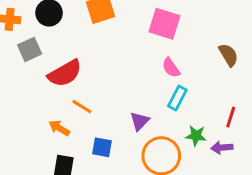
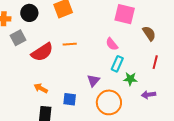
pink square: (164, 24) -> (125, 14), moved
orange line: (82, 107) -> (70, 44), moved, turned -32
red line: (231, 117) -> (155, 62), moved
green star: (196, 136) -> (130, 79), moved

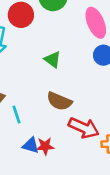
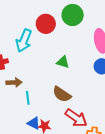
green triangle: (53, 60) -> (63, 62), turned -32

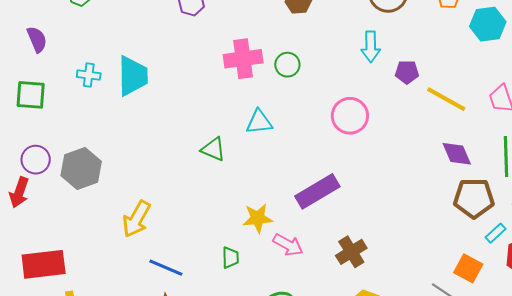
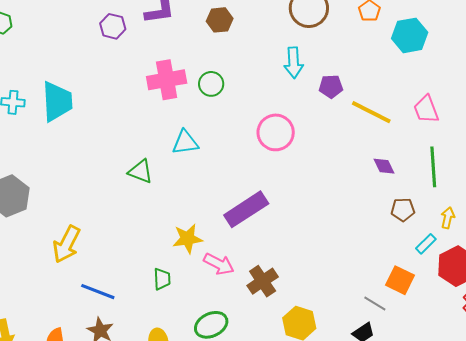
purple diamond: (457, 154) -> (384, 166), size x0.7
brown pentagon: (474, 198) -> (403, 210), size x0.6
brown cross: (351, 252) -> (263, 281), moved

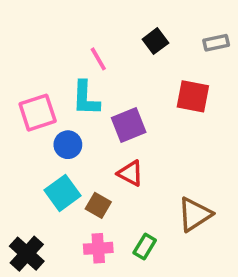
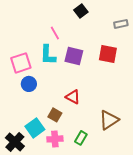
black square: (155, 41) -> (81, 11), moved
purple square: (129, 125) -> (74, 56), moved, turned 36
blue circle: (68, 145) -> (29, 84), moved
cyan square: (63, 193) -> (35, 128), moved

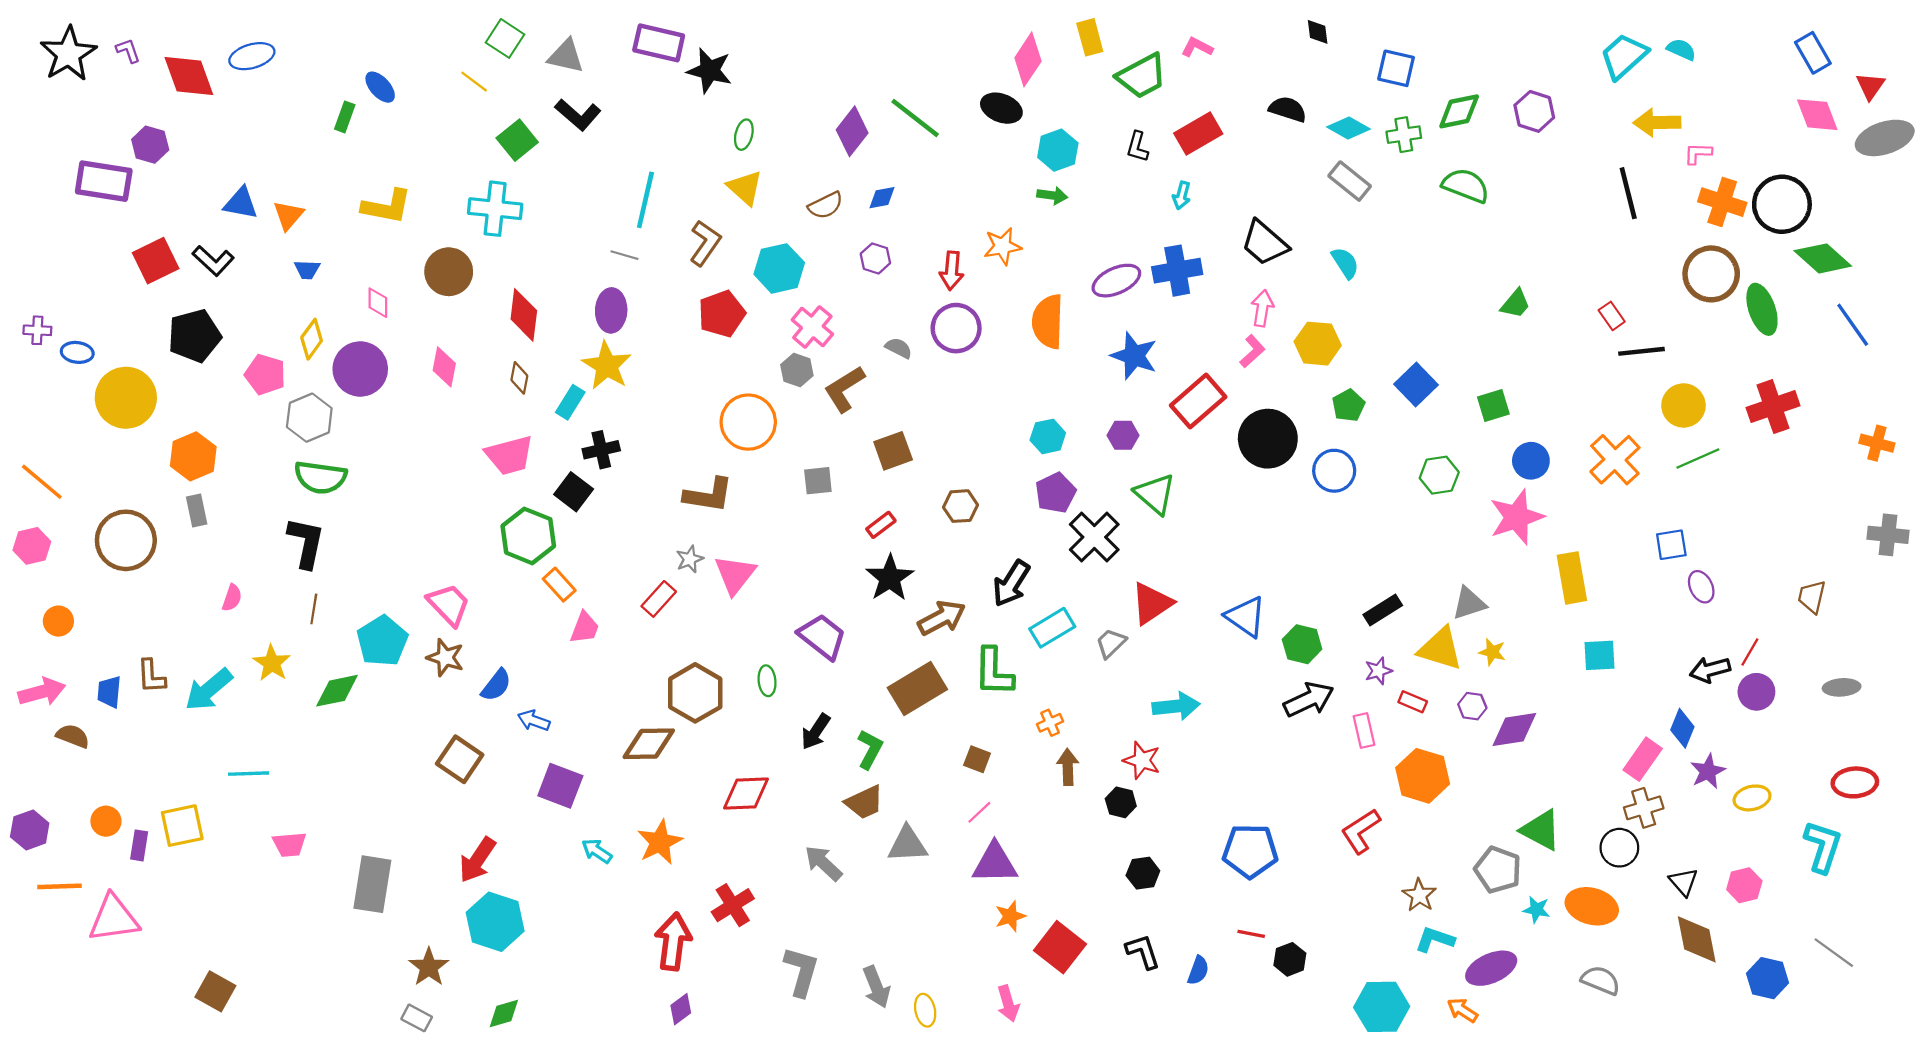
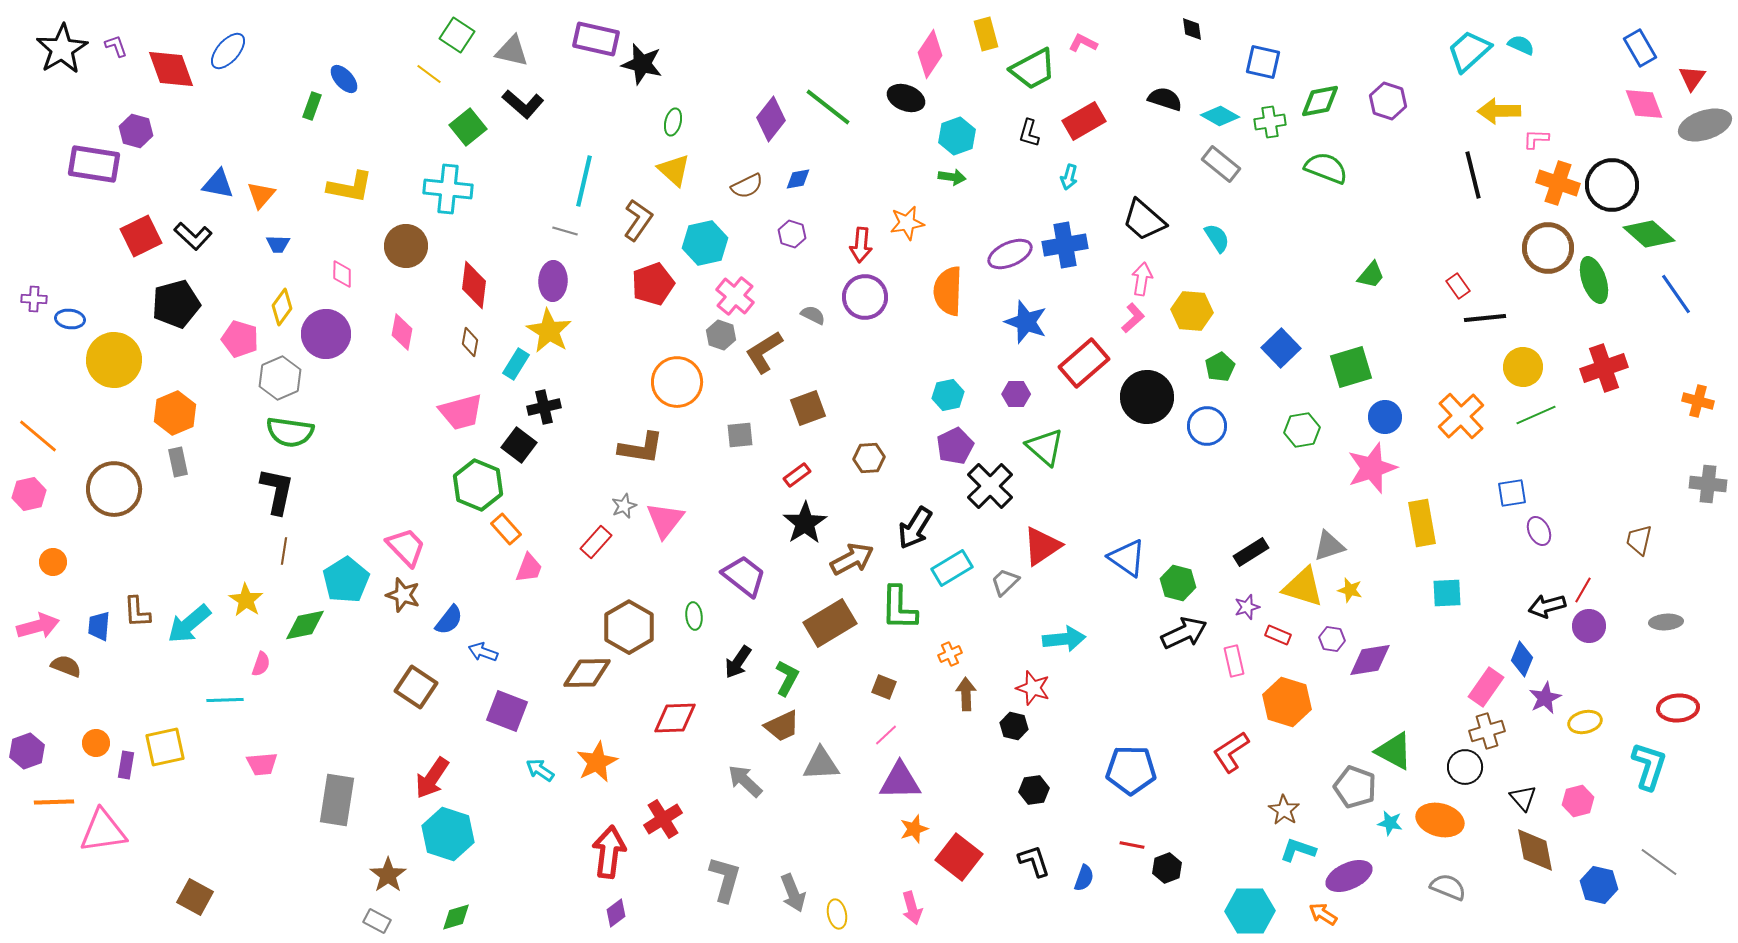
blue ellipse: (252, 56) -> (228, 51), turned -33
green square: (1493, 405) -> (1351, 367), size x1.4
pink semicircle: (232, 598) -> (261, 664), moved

......

Assigned task – Starting at the line that contains "purple diamond: (457, 154)", please write out every line to the end of the entries, inclusive, copied exactly and with pictures omitted.

Your solution –
purple diamond: (457, 154) -> (384, 166), size x0.7
brown pentagon: (474, 198) -> (403, 210), size x0.6
brown cross: (351, 252) -> (263, 281), moved

black square: (155, 41) -> (81, 11), moved
purple square: (129, 125) -> (74, 56), moved, turned 36
blue circle: (68, 145) -> (29, 84), moved
cyan square: (63, 193) -> (35, 128), moved

blue ellipse: (252, 56) -> (228, 51), turned -33
green square: (1493, 405) -> (1351, 367), size x1.4
pink semicircle: (232, 598) -> (261, 664), moved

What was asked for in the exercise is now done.